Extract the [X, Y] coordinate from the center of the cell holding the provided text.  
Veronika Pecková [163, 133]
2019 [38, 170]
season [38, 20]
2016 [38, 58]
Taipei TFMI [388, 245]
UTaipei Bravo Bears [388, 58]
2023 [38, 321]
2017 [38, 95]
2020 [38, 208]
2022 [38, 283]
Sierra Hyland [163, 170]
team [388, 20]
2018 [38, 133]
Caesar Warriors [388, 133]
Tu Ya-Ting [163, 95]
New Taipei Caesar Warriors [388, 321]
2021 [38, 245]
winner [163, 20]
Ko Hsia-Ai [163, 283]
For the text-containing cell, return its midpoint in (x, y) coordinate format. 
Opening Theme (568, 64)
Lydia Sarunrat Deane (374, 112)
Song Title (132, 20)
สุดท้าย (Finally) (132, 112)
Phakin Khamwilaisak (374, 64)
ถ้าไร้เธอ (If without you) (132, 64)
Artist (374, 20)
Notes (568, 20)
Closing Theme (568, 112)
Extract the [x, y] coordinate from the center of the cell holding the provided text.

----

Reescribe las filas de arriba como una lista JSON de cadenas, con una cadena por cada línea y sin incluir las líneas en blanco.

[
  "Extract the [X, Y] coordinate from the center of the cell holding the provided text.  ",
  "Veronika Pecková [163, 133]",
  "2019 [38, 170]",
  "season [38, 20]",
  "2016 [38, 58]",
  "Taipei TFMI [388, 245]",
  "UTaipei Bravo Bears [388, 58]",
  "2023 [38, 321]",
  "2017 [38, 95]",
  "2020 [38, 208]",
  "2022 [38, 283]",
  "Sierra Hyland [163, 170]",
  "team [388, 20]",
  "2018 [38, 133]",
  "Caesar Warriors [388, 133]",
  "Tu Ya-Ting [163, 95]",
  "New Taipei Caesar Warriors [388, 321]",
  "2021 [38, 245]",
  "winner [163, 20]",
  "Ko Hsia-Ai [163, 283]",
  "For the text-containing cell, return its midpoint in (x, y) coordinate format. ",
  "Opening Theme (568, 64)",
  "Lydia Sarunrat Deane (374, 112)",
  "Song Title (132, 20)",
  "สุดท้าย (Finally) (132, 112)",
  "Phakin Khamwilaisak (374, 64)",
  "ถ้าไร้เธอ (If without you) (132, 64)",
  "Artist (374, 20)",
  "Notes (568, 20)",
  "Closing Theme (568, 112)",
  "Extract the [x, y] coordinate from the center of the cell holding the provided text."
]